Please copy the records word for word, from the line containing "Tuesday (106, 205)" through the end of the records.

— Start ENTRIES SUPPLIED —

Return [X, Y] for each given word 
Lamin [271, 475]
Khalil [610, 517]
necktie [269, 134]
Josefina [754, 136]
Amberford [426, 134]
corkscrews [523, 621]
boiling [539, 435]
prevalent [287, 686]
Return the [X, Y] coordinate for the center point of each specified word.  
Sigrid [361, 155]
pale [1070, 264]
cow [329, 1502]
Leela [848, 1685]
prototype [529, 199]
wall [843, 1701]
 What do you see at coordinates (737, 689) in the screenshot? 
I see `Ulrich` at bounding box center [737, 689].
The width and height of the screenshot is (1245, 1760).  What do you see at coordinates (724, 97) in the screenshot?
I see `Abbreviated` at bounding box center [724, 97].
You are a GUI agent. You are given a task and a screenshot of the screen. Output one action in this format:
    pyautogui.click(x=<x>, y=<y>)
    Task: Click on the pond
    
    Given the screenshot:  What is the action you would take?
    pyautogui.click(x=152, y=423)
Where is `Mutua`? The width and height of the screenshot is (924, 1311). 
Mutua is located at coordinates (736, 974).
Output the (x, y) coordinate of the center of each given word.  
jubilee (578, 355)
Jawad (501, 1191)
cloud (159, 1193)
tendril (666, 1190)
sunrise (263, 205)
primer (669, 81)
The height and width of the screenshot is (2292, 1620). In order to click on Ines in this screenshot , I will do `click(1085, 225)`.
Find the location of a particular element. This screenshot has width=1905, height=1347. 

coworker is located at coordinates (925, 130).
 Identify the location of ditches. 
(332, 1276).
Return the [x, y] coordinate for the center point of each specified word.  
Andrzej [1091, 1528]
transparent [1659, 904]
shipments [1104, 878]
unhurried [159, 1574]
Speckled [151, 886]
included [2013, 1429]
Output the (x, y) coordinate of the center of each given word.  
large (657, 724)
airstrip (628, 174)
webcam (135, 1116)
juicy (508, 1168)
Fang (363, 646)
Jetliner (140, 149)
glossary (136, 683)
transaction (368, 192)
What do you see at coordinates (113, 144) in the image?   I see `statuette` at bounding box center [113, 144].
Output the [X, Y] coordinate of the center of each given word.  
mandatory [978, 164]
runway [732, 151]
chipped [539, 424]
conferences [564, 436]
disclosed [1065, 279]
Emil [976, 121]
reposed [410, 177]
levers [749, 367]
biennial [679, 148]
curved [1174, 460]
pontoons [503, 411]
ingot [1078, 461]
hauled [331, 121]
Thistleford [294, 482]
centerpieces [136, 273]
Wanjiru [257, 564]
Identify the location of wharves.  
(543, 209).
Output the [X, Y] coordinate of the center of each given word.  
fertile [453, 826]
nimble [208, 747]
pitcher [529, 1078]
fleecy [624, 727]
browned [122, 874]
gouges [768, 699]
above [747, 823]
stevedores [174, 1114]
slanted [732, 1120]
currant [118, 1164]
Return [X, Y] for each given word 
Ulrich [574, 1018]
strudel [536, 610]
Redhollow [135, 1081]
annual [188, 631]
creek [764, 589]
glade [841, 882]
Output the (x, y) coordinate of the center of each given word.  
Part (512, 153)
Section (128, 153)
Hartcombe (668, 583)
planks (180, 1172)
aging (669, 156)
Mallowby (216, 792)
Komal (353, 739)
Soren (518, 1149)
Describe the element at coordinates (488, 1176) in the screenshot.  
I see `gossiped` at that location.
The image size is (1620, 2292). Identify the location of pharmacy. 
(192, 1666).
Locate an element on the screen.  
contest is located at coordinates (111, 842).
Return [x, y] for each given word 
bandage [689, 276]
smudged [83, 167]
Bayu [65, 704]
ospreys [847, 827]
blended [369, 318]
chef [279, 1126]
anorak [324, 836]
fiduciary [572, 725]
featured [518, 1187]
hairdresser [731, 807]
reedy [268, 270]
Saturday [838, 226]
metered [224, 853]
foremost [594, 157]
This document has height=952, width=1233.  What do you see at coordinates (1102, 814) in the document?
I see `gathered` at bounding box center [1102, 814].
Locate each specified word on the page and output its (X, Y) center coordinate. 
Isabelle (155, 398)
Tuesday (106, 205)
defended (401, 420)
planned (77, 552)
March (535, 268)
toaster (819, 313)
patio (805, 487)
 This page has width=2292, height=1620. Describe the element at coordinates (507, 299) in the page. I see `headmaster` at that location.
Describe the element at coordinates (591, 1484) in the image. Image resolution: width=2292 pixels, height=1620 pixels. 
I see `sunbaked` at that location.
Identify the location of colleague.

— End ENTRIES SUPPLIED —

• [REPLY]:
Tuesday (106, 205)
defended (401, 420)
planned (77, 552)
March (535, 268)
toaster (819, 313)
patio (805, 487)
 This page has width=2292, height=1620. Describe the element at coordinates (507, 299) in the page. I see `headmaster` at that location.
Describe the element at coordinates (591, 1484) in the image. Image resolution: width=2292 pixels, height=1620 pixels. 
I see `sunbaked` at that location.
Identify the location of colleague.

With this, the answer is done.